Data for the task Block Start
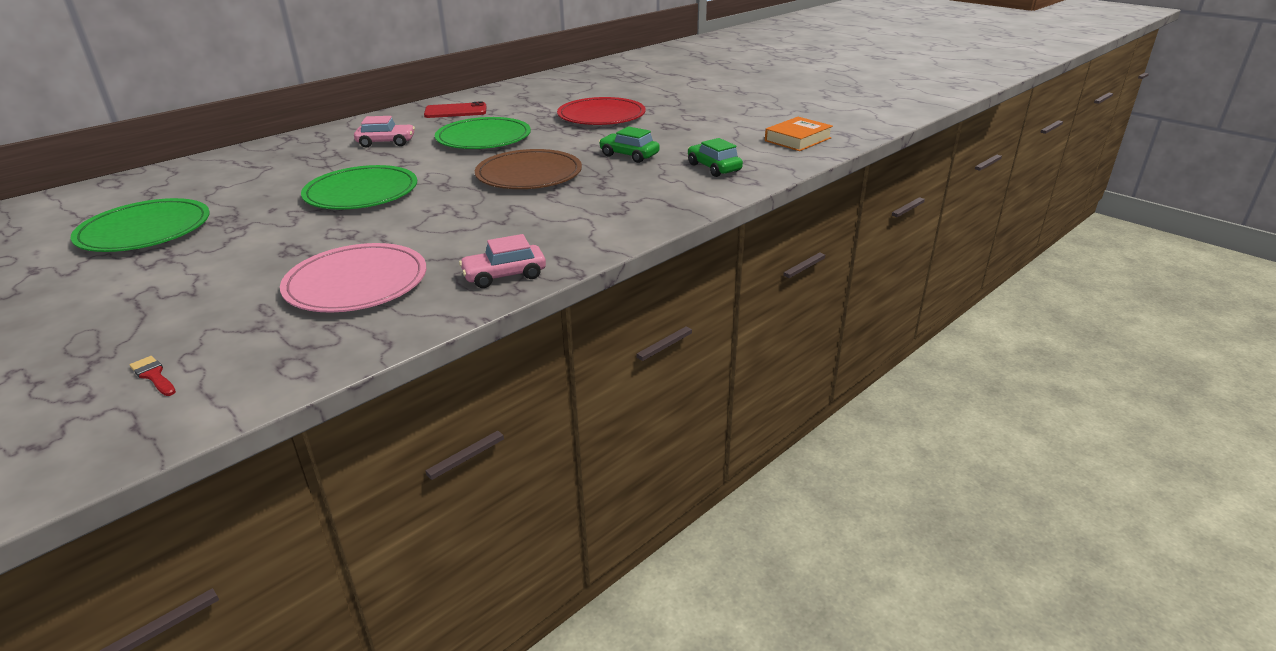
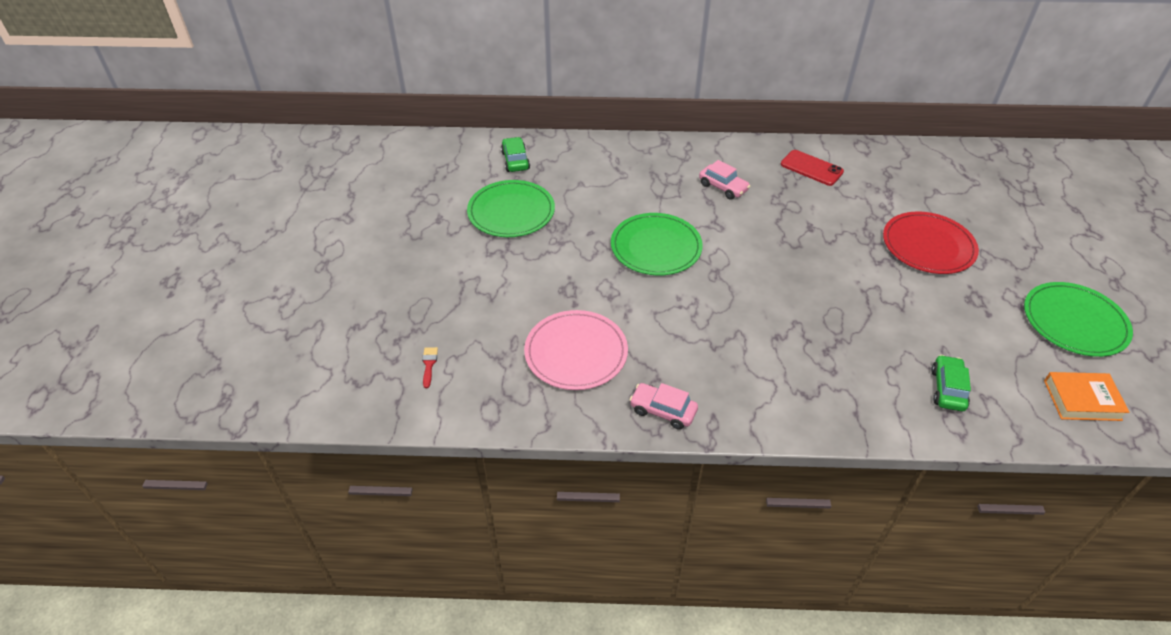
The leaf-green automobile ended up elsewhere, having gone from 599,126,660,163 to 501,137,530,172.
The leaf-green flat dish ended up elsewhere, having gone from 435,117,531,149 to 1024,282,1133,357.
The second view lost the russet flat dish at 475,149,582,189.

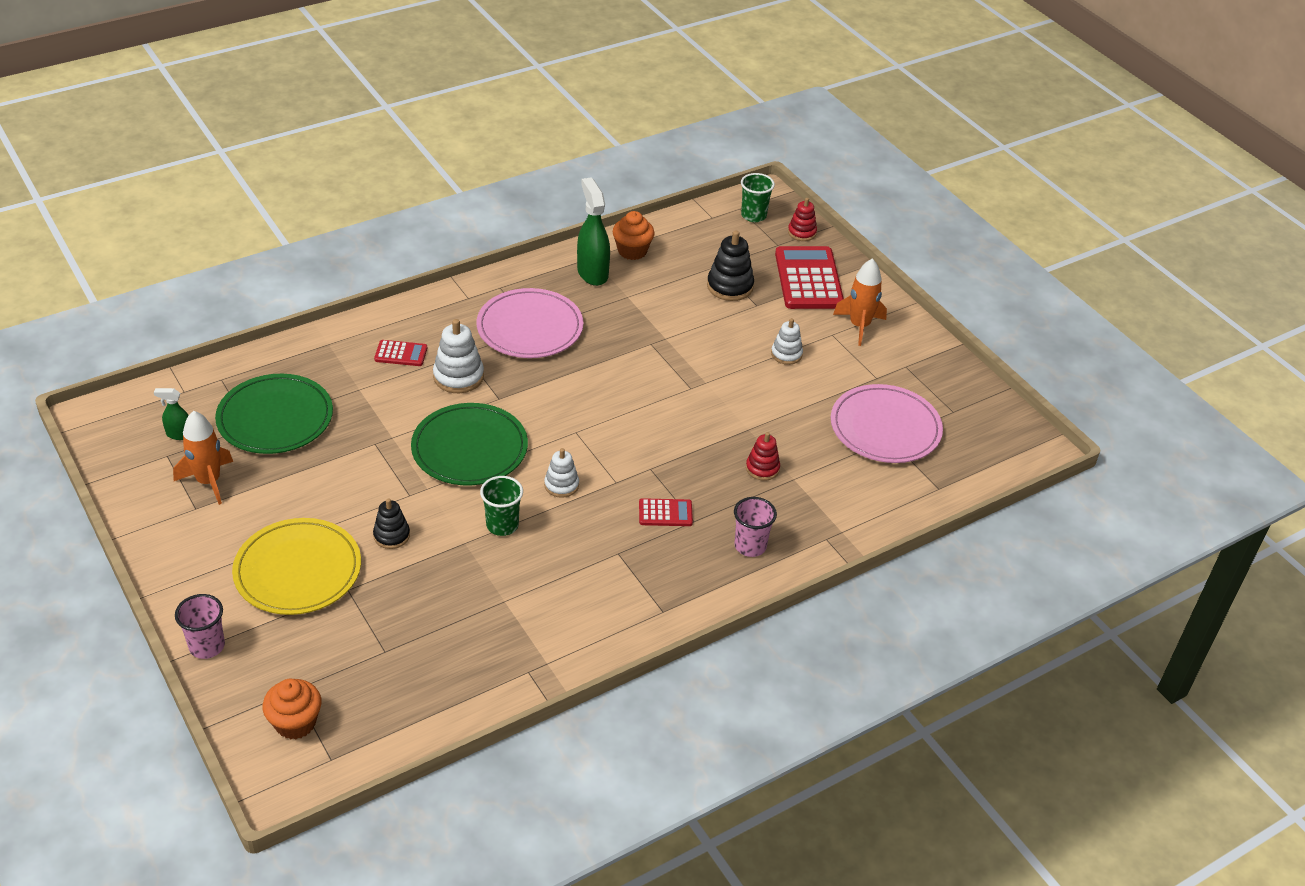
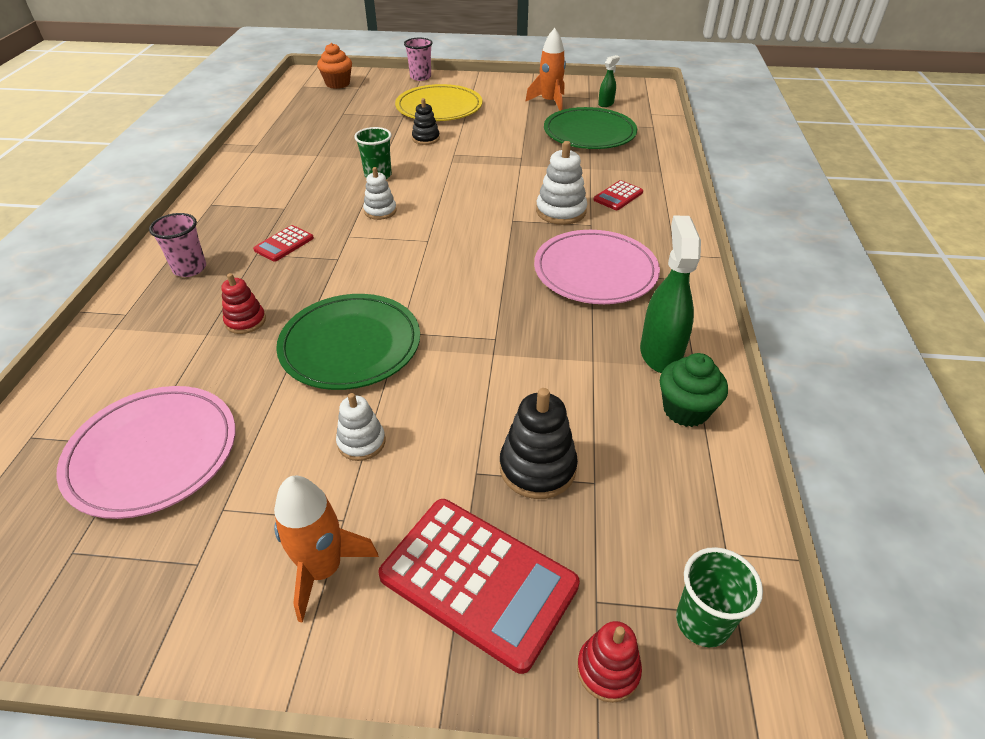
The leaf-green flat dish ended up elsewhere, having gone from 411,403,528,485 to 276,294,420,390.
The leaf-green spray bottle at 577,177,610,286 ended up facing another way, 105 degrees counterclockwise from before.
What was the orange-coloured cupcake at 613,211,655,260 turned into the leaf-green cupcake at 660,353,728,427.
Data for the task Block End
**Task objective**
Could you reproduce exactly, and only, the lines from the start of the records through the line containing "435,117,531,149 to 1024,282,1133,357.", leaving out the pictures?

**Exercise answer**
The leaf-green automobile ended up elsewhere, having gone from 599,126,660,163 to 501,137,530,172.
The leaf-green flat dish ended up elsewhere, having gone from 435,117,531,149 to 1024,282,1133,357.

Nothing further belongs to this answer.